__WORK INSTRUCTIONS__: Each line that contains the word "SERVO" counts once; give the total for the records below and nothing else.
+ + +
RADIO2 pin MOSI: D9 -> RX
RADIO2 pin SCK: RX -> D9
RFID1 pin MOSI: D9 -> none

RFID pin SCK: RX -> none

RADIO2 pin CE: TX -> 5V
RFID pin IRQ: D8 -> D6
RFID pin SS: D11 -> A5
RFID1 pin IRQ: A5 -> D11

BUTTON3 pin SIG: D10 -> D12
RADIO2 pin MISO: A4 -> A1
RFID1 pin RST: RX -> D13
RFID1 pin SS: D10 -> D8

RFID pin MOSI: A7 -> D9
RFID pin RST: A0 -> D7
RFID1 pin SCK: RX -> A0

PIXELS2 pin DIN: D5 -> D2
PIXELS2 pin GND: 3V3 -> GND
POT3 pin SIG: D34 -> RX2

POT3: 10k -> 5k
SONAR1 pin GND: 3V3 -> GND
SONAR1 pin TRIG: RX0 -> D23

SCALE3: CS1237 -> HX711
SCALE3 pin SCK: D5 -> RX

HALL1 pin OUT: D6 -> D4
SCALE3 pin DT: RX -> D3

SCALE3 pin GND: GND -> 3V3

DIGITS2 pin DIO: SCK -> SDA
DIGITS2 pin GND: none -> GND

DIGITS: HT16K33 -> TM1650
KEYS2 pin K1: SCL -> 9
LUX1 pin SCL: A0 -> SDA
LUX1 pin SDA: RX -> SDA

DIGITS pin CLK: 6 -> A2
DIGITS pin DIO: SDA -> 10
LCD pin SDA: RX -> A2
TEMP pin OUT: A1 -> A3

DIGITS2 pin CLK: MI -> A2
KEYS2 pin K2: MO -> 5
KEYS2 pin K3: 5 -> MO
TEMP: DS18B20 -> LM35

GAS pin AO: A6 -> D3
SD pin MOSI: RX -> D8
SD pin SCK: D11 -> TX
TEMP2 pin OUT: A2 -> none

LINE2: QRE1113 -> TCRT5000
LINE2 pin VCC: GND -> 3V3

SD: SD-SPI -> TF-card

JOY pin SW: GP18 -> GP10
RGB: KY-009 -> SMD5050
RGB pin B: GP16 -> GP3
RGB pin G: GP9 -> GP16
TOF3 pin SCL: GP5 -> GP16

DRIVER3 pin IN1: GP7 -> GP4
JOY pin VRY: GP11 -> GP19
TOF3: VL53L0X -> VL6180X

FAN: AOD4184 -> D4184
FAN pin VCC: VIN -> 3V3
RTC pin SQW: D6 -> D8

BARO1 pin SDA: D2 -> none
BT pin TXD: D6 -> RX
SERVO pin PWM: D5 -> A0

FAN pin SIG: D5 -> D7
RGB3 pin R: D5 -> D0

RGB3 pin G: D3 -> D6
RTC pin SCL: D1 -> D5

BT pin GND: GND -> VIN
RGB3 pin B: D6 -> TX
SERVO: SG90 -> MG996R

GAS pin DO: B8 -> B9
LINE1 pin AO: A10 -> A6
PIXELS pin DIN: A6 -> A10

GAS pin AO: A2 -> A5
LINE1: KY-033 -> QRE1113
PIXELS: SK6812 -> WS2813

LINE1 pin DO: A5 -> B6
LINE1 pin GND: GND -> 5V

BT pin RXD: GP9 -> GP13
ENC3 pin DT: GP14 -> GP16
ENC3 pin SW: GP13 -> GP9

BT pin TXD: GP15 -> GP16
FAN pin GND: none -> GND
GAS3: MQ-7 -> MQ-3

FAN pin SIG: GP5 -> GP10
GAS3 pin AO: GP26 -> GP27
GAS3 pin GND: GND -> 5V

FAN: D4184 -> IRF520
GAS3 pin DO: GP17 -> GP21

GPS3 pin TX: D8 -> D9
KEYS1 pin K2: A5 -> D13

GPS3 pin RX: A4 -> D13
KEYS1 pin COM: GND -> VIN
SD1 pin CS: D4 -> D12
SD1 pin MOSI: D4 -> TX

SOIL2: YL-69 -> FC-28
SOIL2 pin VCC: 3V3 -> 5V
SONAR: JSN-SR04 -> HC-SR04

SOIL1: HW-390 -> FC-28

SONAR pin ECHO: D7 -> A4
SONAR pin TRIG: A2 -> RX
+ + +
__RESULT BELOW__: 2